** Work item **
Transcribe the records that follow in their entirety, omitting any pictures.

** Material for this task **
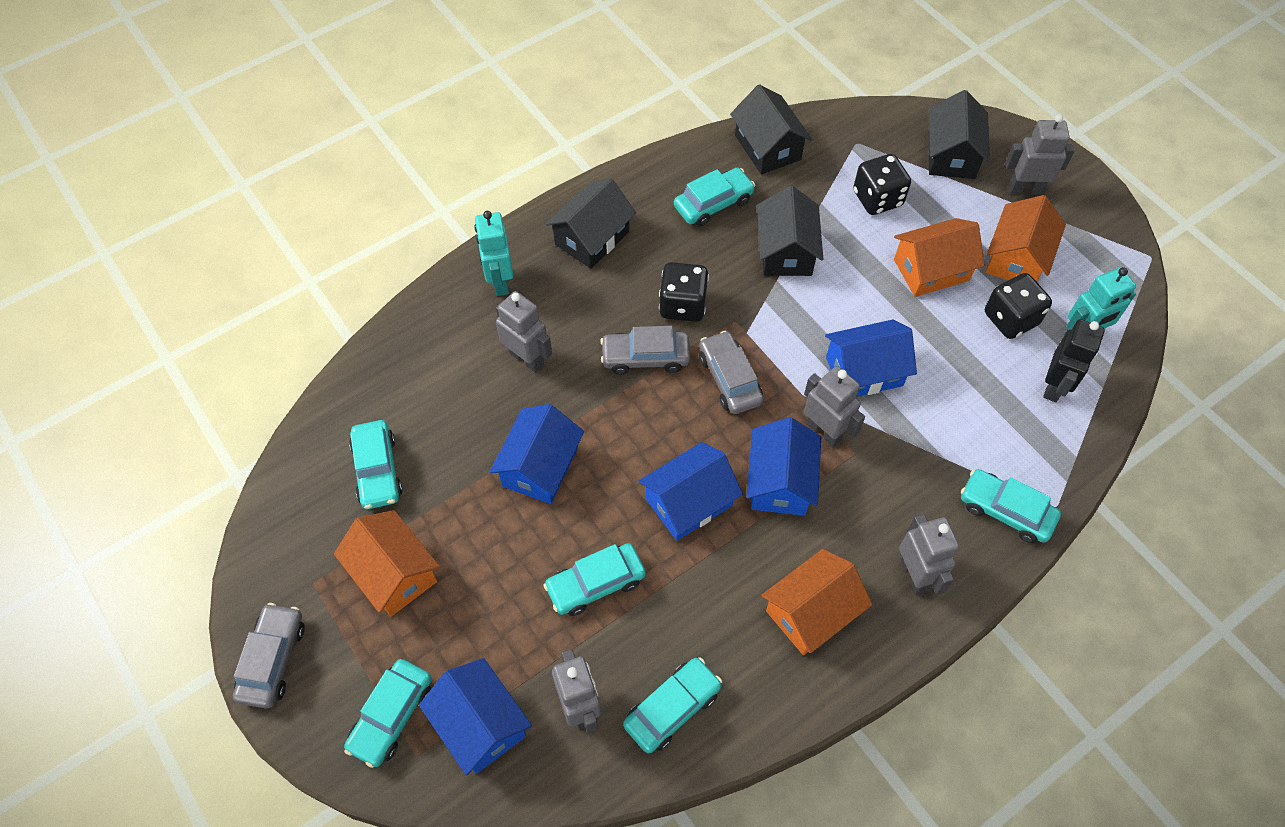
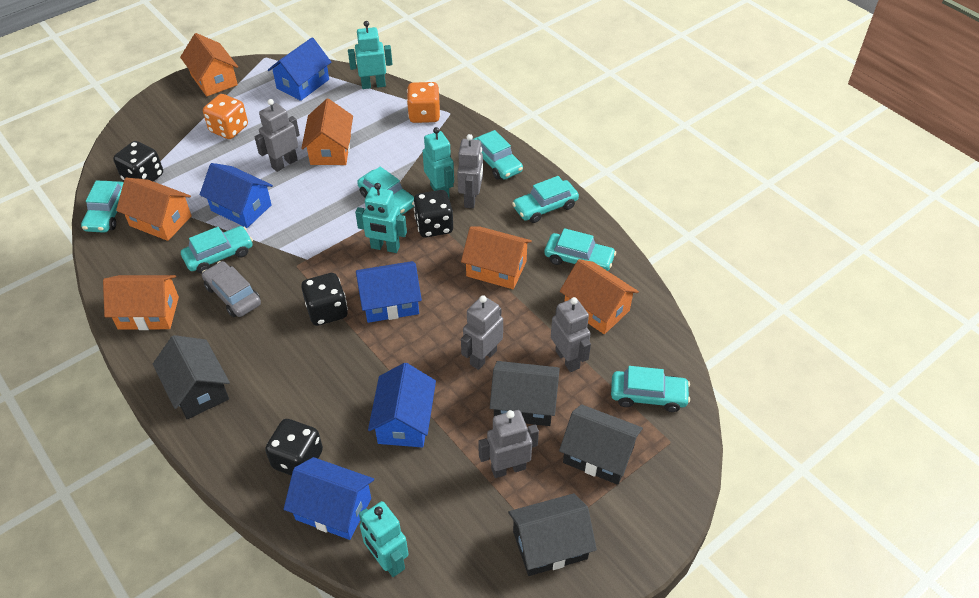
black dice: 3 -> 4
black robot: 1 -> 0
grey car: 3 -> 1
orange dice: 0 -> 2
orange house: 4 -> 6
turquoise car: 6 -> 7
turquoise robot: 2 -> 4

** Answer to this problem **
black dice: 3 -> 4
black robot: 1 -> 0
grey car: 3 -> 1
orange dice: 0 -> 2
orange house: 4 -> 6
turquoise car: 6 -> 7
turquoise robot: 2 -> 4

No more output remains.